» Exercise goal: Needed from the data below: every line from the one with "camera: 155 degrees left, 5 degrees down" up to and including the one with "pink boat [260,78,302,163]", repeated exactly and with nothing else.

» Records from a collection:

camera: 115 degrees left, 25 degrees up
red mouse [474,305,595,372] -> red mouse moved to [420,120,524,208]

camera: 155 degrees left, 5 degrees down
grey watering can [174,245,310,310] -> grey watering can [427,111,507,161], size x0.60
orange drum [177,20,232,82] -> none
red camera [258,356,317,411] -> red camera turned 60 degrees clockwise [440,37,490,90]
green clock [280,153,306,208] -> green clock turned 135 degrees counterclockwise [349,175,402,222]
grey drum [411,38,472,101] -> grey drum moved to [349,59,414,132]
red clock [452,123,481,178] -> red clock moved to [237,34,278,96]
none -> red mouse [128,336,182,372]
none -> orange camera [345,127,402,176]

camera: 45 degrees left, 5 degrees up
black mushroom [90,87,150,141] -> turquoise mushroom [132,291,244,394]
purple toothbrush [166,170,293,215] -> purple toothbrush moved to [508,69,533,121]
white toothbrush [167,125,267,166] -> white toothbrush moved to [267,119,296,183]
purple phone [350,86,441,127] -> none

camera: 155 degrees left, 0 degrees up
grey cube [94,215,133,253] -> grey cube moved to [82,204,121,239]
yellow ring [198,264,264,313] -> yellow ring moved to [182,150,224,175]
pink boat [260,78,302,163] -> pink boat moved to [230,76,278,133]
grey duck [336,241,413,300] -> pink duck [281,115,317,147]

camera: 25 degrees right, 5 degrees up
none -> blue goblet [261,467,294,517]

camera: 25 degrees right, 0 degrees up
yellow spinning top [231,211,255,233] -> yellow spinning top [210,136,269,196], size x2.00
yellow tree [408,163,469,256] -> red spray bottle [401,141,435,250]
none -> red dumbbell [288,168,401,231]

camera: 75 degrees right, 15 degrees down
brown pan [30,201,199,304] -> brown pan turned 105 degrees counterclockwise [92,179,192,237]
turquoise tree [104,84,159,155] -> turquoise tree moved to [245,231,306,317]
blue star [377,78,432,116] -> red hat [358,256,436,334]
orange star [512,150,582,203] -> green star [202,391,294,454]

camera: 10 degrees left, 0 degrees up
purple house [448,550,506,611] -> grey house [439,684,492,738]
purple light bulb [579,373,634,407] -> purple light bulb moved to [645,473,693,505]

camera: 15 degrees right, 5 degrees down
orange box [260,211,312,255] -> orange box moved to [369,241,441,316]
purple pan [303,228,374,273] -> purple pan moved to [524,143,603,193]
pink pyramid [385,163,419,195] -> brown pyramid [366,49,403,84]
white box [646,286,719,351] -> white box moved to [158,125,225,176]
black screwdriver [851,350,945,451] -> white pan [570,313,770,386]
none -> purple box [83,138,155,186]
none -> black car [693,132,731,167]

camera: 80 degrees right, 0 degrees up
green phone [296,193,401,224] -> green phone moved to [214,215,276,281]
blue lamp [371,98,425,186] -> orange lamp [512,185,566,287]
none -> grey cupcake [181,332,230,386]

» Your response:
camera: 155 degrees left, 5 degrees down
grey watering can [174,245,310,310] -> grey watering can [427,111,507,161], size x0.60
orange drum [177,20,232,82] -> none
red camera [258,356,317,411] -> red camera turned 60 degrees clockwise [440,37,490,90]
green clock [280,153,306,208] -> green clock turned 135 degrees counterclockwise [349,175,402,222]
grey drum [411,38,472,101] -> grey drum moved to [349,59,414,132]
red clock [452,123,481,178] -> red clock moved to [237,34,278,96]
none -> red mouse [128,336,182,372]
none -> orange camera [345,127,402,176]

camera: 45 degrees left, 5 degrees up
black mushroom [90,87,150,141] -> turquoise mushroom [132,291,244,394]
purple toothbrush [166,170,293,215] -> purple toothbrush moved to [508,69,533,121]
white toothbrush [167,125,267,166] -> white toothbrush moved to [267,119,296,183]
purple phone [350,86,441,127] -> none

camera: 155 degrees left, 0 degrees up
grey cube [94,215,133,253] -> grey cube moved to [82,204,121,239]
yellow ring [198,264,264,313] -> yellow ring moved to [182,150,224,175]
pink boat [260,78,302,163] -> pink boat moved to [230,76,278,133]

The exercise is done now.